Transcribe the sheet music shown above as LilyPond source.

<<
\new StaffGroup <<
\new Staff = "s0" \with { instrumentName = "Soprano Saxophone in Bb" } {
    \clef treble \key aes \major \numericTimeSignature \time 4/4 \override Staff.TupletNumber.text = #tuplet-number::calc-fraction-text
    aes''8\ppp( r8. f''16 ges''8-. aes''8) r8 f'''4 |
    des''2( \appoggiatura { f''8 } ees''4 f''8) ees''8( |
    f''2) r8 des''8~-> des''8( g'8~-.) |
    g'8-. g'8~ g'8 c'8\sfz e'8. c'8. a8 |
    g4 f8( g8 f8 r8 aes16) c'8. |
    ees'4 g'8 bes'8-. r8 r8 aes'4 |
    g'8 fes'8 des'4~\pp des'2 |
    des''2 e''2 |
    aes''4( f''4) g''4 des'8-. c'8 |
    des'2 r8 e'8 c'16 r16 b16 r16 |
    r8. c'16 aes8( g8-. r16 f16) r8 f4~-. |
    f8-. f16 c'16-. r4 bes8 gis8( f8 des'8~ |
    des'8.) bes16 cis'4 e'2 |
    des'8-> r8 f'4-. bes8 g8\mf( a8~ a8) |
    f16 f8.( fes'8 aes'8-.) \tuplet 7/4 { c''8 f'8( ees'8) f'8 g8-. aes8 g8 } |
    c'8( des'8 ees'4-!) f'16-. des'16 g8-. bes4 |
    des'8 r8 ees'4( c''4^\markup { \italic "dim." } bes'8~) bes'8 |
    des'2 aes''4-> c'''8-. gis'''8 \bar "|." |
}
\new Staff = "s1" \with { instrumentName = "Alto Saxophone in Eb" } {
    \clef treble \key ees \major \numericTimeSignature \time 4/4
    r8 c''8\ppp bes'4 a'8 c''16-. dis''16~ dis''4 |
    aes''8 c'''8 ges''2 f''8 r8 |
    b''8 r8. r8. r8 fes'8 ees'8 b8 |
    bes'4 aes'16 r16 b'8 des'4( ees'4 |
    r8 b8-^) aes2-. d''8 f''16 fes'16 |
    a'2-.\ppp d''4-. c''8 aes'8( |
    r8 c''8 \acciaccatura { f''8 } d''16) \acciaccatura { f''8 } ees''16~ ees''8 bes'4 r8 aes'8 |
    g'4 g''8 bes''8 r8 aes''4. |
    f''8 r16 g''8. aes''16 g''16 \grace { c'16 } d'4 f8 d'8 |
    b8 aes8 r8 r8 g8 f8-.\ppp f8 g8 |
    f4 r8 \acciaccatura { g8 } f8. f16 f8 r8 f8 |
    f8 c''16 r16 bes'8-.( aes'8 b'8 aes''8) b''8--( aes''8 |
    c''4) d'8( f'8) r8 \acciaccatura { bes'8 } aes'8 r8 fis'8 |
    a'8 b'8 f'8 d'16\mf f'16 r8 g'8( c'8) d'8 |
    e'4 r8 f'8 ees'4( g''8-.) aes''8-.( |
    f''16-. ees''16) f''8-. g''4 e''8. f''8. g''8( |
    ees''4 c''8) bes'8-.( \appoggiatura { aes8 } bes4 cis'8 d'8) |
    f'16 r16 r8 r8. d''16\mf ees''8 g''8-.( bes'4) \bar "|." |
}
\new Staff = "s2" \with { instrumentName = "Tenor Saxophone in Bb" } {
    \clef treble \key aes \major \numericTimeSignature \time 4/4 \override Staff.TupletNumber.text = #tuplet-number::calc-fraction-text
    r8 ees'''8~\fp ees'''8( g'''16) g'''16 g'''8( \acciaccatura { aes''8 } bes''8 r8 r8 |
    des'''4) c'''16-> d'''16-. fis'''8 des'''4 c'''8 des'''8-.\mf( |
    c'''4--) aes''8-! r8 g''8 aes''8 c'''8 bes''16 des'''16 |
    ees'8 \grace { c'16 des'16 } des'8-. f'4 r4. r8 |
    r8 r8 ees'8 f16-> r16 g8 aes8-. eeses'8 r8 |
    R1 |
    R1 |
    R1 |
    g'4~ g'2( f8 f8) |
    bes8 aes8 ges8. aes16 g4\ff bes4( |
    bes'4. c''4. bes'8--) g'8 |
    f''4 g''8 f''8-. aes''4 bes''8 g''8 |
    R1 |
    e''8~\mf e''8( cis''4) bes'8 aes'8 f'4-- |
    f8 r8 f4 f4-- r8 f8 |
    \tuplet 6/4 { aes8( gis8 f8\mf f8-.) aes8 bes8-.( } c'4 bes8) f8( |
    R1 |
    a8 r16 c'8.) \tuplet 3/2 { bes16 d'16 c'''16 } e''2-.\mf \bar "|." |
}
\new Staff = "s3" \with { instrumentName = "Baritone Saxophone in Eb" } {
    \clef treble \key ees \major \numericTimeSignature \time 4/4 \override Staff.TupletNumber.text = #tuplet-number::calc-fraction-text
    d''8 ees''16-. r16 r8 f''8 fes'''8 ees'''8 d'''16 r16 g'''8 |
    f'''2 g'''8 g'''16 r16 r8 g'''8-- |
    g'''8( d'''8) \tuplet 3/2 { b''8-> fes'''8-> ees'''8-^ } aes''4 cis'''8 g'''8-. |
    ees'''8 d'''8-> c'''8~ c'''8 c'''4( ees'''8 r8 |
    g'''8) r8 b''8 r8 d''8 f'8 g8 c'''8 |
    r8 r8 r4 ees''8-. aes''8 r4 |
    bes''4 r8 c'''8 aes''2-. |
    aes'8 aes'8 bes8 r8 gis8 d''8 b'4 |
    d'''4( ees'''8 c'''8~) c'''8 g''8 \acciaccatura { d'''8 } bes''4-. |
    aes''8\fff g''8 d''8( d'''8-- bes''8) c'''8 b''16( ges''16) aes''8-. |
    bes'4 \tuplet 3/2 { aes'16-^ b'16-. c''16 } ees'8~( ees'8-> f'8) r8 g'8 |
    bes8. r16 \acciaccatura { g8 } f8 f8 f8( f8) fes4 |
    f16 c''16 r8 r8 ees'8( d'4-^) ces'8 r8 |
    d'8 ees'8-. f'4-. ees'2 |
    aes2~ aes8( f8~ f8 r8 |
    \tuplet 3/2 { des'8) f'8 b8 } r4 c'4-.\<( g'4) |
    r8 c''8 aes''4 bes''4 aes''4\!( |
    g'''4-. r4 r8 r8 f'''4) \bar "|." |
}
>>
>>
::::::::
- INSTRUCTION: Count the lines in the rows above that contain the string "treble", treating uppercase and lowercase as different, and give only the number.

- RESPONSE BELOW: 4